SUPPLIED DATA
########
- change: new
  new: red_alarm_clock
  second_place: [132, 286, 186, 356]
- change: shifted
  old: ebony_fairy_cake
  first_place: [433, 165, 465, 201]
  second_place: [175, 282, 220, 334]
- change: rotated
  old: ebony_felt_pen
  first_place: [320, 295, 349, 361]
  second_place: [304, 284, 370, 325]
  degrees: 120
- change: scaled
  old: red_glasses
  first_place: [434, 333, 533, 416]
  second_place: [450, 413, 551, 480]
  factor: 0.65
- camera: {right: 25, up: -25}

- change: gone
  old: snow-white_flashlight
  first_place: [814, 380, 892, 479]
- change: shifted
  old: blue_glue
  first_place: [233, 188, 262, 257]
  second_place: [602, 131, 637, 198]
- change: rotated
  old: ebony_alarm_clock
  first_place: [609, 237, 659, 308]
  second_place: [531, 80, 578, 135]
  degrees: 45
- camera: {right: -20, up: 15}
########
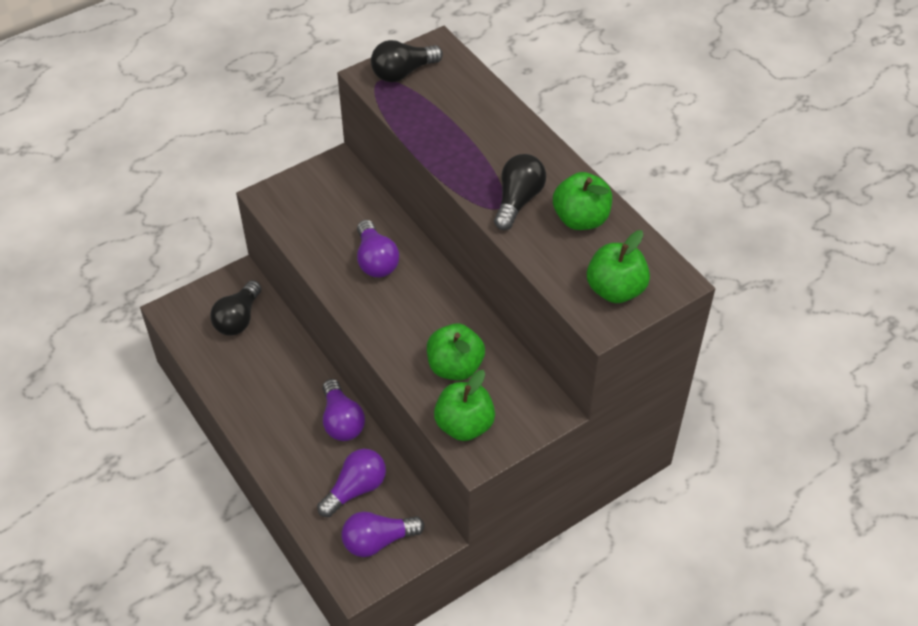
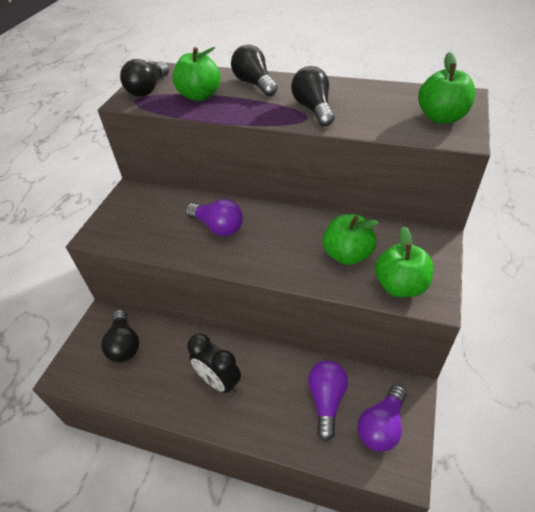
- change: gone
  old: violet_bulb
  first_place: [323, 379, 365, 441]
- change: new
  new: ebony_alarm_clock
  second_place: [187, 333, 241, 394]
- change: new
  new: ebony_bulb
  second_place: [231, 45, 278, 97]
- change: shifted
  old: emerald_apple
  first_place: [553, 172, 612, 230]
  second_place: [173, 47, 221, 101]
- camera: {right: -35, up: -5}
########
WHAT YOU WILL DO
Your reply is to repeat, unchanged, the lines above running from the one with "first_place: [434, 333, 533, 416]" up to and including the one with "factor: 0.65".

EXERCISE RESPONSE
  first_place: [434, 333, 533, 416]
  second_place: [450, 413, 551, 480]
  factor: 0.65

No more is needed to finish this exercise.